■ **Task statement**
For this exercise, print the records below verbatim.

■ **Dataset extract**
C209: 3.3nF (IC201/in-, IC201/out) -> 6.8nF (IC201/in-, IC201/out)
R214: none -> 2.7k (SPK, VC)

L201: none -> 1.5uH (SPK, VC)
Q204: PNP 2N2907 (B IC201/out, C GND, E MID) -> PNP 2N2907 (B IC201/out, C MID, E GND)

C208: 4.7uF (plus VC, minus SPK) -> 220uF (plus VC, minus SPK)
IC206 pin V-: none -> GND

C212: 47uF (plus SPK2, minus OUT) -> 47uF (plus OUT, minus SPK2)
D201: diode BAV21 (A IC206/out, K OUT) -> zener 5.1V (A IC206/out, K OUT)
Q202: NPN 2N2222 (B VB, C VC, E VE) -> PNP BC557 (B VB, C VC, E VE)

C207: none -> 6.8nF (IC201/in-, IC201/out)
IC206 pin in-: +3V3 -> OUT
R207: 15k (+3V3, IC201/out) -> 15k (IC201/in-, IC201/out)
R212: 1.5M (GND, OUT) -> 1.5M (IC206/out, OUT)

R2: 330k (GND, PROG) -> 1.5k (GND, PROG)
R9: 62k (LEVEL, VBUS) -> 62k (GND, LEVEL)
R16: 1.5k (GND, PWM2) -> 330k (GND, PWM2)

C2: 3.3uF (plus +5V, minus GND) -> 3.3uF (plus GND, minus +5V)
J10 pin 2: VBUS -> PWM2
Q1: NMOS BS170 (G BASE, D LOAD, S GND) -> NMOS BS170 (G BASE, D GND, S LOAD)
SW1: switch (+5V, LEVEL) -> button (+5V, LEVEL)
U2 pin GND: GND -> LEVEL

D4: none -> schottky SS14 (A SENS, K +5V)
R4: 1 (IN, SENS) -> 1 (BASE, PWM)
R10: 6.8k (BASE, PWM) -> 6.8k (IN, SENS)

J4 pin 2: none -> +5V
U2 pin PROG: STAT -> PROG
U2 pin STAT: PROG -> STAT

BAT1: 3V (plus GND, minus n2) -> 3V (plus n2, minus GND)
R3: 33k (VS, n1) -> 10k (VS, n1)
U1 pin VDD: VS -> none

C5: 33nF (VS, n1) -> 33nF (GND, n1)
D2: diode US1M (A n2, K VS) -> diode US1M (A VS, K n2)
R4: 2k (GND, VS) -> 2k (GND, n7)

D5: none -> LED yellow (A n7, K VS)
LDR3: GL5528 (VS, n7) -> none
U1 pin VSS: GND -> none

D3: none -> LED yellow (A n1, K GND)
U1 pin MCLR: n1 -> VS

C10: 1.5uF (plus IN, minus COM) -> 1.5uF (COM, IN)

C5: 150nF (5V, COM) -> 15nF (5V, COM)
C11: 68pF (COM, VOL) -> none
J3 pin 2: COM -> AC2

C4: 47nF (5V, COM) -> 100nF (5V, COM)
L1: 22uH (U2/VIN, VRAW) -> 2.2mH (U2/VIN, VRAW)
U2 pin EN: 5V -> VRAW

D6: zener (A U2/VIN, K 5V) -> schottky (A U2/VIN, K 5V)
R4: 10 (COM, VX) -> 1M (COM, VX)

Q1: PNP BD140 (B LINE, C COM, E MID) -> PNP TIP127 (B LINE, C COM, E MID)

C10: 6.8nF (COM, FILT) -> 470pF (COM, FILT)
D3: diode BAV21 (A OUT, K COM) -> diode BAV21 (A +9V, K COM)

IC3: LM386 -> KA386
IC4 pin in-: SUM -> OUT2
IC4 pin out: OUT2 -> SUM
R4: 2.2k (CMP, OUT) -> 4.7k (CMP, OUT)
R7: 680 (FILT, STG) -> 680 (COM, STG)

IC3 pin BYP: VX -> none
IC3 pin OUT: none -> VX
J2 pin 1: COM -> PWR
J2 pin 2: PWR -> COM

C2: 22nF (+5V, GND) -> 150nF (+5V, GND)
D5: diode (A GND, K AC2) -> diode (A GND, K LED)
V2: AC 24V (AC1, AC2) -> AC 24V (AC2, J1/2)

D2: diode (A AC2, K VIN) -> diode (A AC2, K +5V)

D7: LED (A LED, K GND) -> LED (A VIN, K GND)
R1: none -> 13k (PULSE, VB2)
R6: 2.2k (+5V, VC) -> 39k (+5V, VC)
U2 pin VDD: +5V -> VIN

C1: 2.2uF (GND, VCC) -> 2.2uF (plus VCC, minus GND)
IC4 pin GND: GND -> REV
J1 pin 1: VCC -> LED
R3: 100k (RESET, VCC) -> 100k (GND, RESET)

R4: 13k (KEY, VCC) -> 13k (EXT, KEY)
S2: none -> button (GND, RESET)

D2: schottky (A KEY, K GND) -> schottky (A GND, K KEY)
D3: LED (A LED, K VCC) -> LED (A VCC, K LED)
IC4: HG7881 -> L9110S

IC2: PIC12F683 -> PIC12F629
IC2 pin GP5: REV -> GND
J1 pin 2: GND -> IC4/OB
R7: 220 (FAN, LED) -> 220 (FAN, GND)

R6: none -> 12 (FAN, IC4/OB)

■ **Solution to the problem**
C209: 3.3nF (IC201/in-, IC201/out) -> 6.8nF (IC201/in-, IC201/out)
R214: none -> 2.7k (SPK, VC)

L201: none -> 1.5uH (SPK, VC)
Q204: PNP 2N2907 (B IC201/out, C GND, E MID) -> PNP 2N2907 (B IC201/out, C MID, E GND)

C208: 4.7uF (plus VC, minus SPK) -> 220uF (plus VC, minus SPK)
IC206 pin V-: none -> GND

C212: 47uF (plus SPK2, minus OUT) -> 47uF (plus OUT, minus SPK2)
D201: diode BAV21 (A IC206/out, K OUT) -> zener 5.1V (A IC206/out, K OUT)
Q202: NPN 2N2222 (B VB, C VC, E VE) -> PNP BC557 (B VB, C VC, E VE)

C207: none -> 6.8nF (IC201/in-, IC201/out)
IC206 pin in-: +3V3 -> OUT
R207: 15k (+3V3, IC201/out) -> 15k (IC201/in-, IC201/out)
R212: 1.5M (GND, OUT) -> 1.5M (IC206/out, OUT)

R2: 330k (GND, PROG) -> 1.5k (GND, PROG)
R9: 62k (LEVEL, VBUS) -> 62k (GND, LEVEL)
R16: 1.5k (GND, PWM2) -> 330k (GND, PWM2)

C2: 3.3uF (plus +5V, minus GND) -> 3.3uF (plus GND, minus +5V)
J10 pin 2: VBUS -> PWM2
Q1: NMOS BS170 (G BASE, D LOAD, S GND) -> NMOS BS170 (G BASE, D GND, S LOAD)
SW1: switch (+5V, LEVEL) -> button (+5V, LEVEL)
U2 pin GND: GND -> LEVEL

D4: none -> schottky SS14 (A SENS, K +5V)
R4: 1 (IN, SENS) -> 1 (BASE, PWM)
R10: 6.8k (BASE, PWM) -> 6.8k (IN, SENS)

J4 pin 2: none -> +5V
U2 pin PROG: STAT -> PROG
U2 pin STAT: PROG -> STAT

BAT1: 3V (plus GND, minus n2) -> 3V (plus n2, minus GND)
R3: 33k (VS, n1) -> 10k (VS, n1)
U1 pin VDD: VS -> none

C5: 33nF (VS, n1) -> 33nF (GND, n1)
D2: diode US1M (A n2, K VS) -> diode US1M (A VS, K n2)
R4: 2k (GND, VS) -> 2k (GND, n7)

D5: none -> LED yellow (A n7, K VS)
LDR3: GL5528 (VS, n7) -> none
U1 pin VSS: GND -> none

D3: none -> LED yellow (A n1, K GND)
U1 pin MCLR: n1 -> VS

C10: 1.5uF (plus IN, minus COM) -> 1.5uF (COM, IN)

C5: 150nF (5V, COM) -> 15nF (5V, COM)
C11: 68pF (COM, VOL) -> none
J3 pin 2: COM -> AC2

C4: 47nF (5V, COM) -> 100nF (5V, COM)
L1: 22uH (U2/VIN, VRAW) -> 2.2mH (U2/VIN, VRAW)
U2 pin EN: 5V -> VRAW

D6: zener (A U2/VIN, K 5V) -> schottky (A U2/VIN, K 5V)
R4: 10 (COM, VX) -> 1M (COM, VX)

Q1: PNP BD140 (B LINE, C COM, E MID) -> PNP TIP127 (B LINE, C COM, E MID)

C10: 6.8nF (COM, FILT) -> 470pF (COM, FILT)
D3: diode BAV21 (A OUT, K COM) -> diode BAV21 (A +9V, K COM)

IC3: LM386 -> KA386
IC4 pin in-: SUM -> OUT2
IC4 pin out: OUT2 -> SUM
R4: 2.2k (CMP, OUT) -> 4.7k (CMP, OUT)
R7: 680 (FILT, STG) -> 680 (COM, STG)

IC3 pin BYP: VX -> none
IC3 pin OUT: none -> VX
J2 pin 1: COM -> PWR
J2 pin 2: PWR -> COM

C2: 22nF (+5V, GND) -> 150nF (+5V, GND)
D5: diode (A GND, K AC2) -> diode (A GND, K LED)
V2: AC 24V (AC1, AC2) -> AC 24V (AC2, J1/2)

D2: diode (A AC2, K VIN) -> diode (A AC2, K +5V)

D7: LED (A LED, K GND) -> LED (A VIN, K GND)
R1: none -> 13k (PULSE, VB2)
R6: 2.2k (+5V, VC) -> 39k (+5V, VC)
U2 pin VDD: +5V -> VIN

C1: 2.2uF (GND, VCC) -> 2.2uF (plus VCC, minus GND)
IC4 pin GND: GND -> REV
J1 pin 1: VCC -> LED
R3: 100k (RESET, VCC) -> 100k (GND, RESET)

R4: 13k (KEY, VCC) -> 13k (EXT, KEY)
S2: none -> button (GND, RESET)

D2: schottky (A KEY, K GND) -> schottky (A GND, K KEY)
D3: LED (A LED, K VCC) -> LED (A VCC, K LED)
IC4: HG7881 -> L9110S

IC2: PIC12F683 -> PIC12F629
IC2 pin GP5: REV -> GND
J1 pin 2: GND -> IC4/OB
R7: 220 (FAN, LED) -> 220 (FAN, GND)

R6: none -> 12 (FAN, IC4/OB)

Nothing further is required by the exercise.